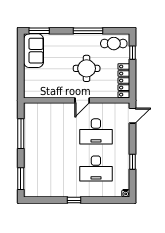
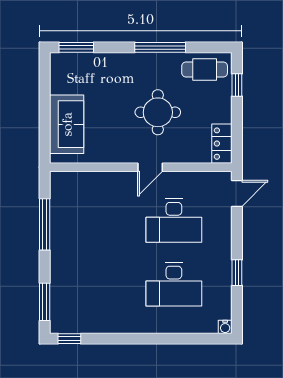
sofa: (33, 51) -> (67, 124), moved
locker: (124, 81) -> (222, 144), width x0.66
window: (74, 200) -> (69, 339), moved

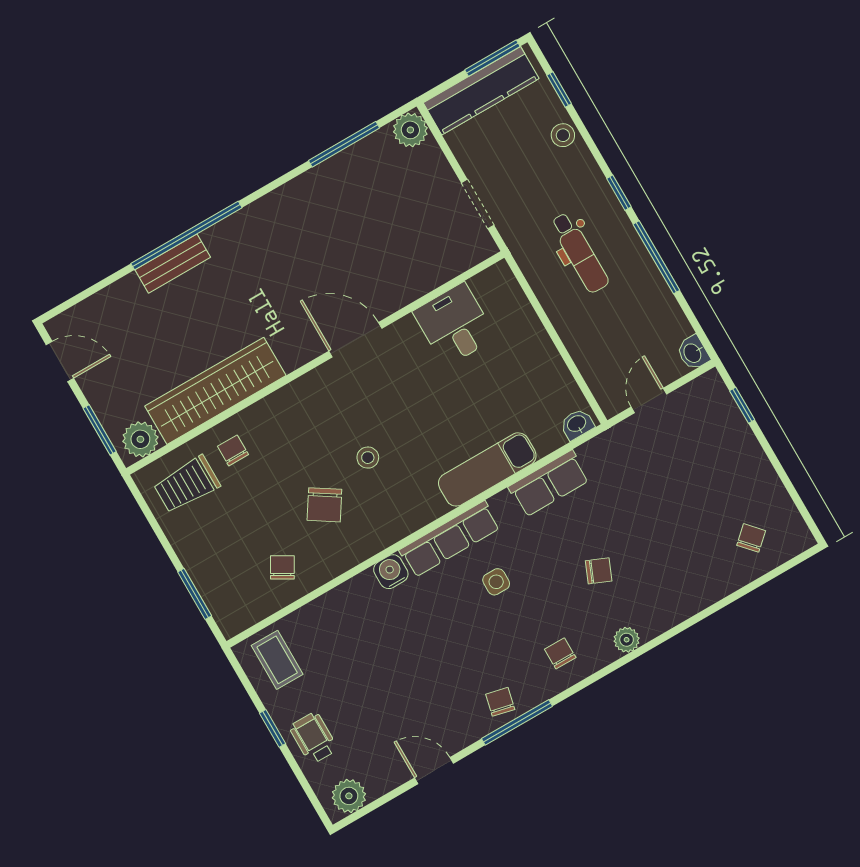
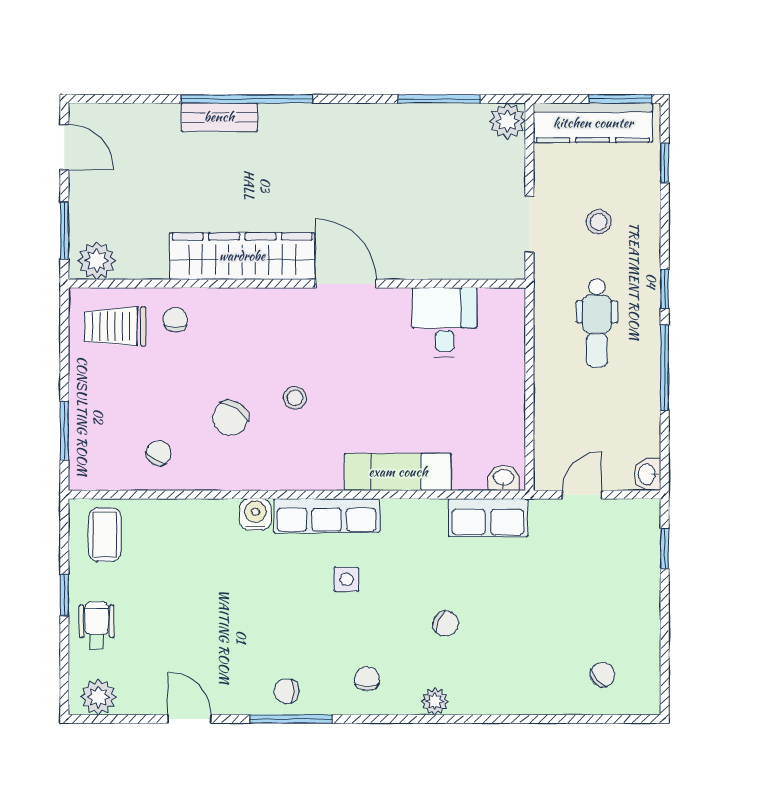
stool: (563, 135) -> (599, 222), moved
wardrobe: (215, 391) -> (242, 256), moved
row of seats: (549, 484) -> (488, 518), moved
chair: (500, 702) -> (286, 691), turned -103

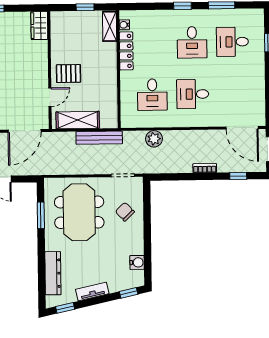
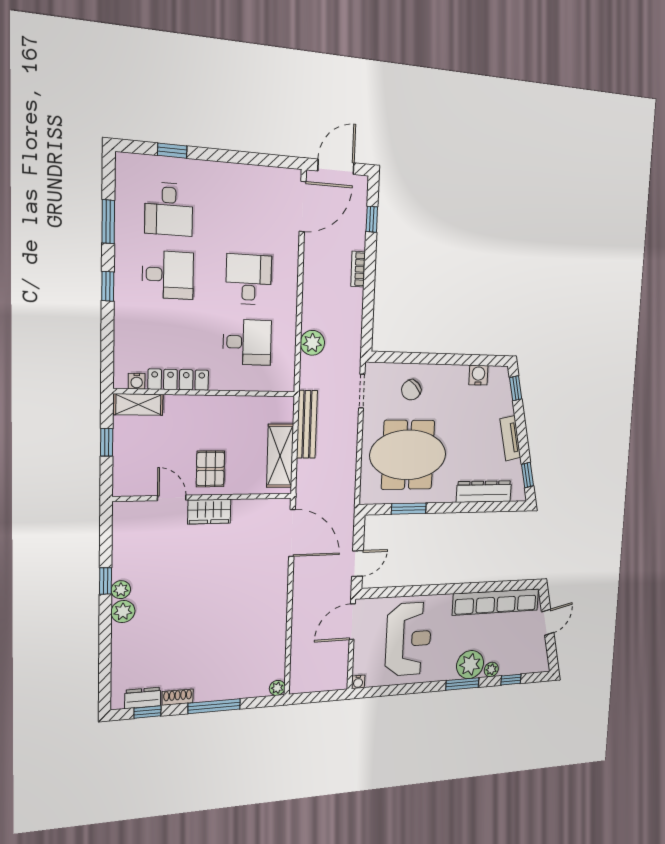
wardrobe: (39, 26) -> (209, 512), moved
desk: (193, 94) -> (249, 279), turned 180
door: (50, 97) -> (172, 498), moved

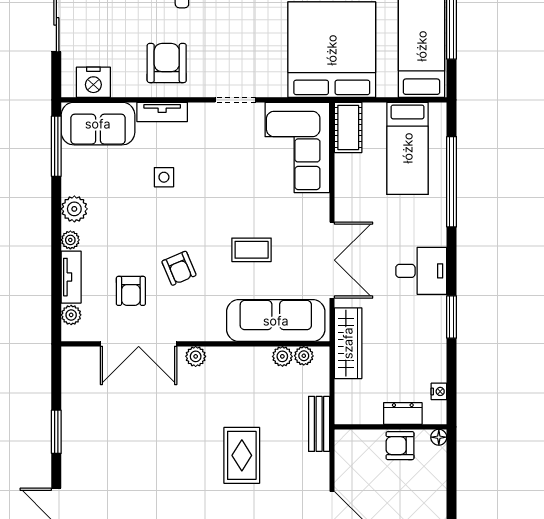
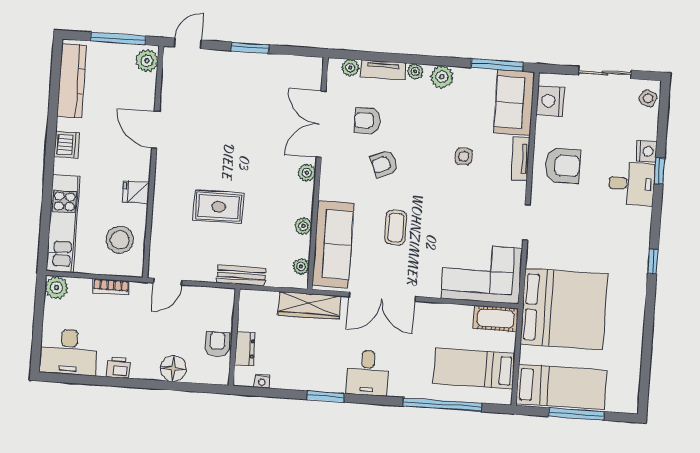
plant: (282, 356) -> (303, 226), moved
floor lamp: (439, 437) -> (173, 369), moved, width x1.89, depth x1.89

════════

Action item:
Would you please print only the lines running from the one with "stool: (563, 135) -> (599, 222), moved" to the final line of the entries above, exactly as written and without pictures?

Result:
stool: (563, 135) -> (599, 222), moved
wardrobe: (215, 391) -> (242, 256), moved
row of seats: (549, 484) -> (488, 518), moved
chair: (500, 702) -> (286, 691), turned -103

wardrobe: (39, 26) -> (209, 512), moved
desk: (193, 94) -> (249, 279), turned 180
door: (50, 97) -> (172, 498), moved

plant: (282, 356) -> (303, 226), moved
floor lamp: (439, 437) -> (173, 369), moved, width x1.89, depth x1.89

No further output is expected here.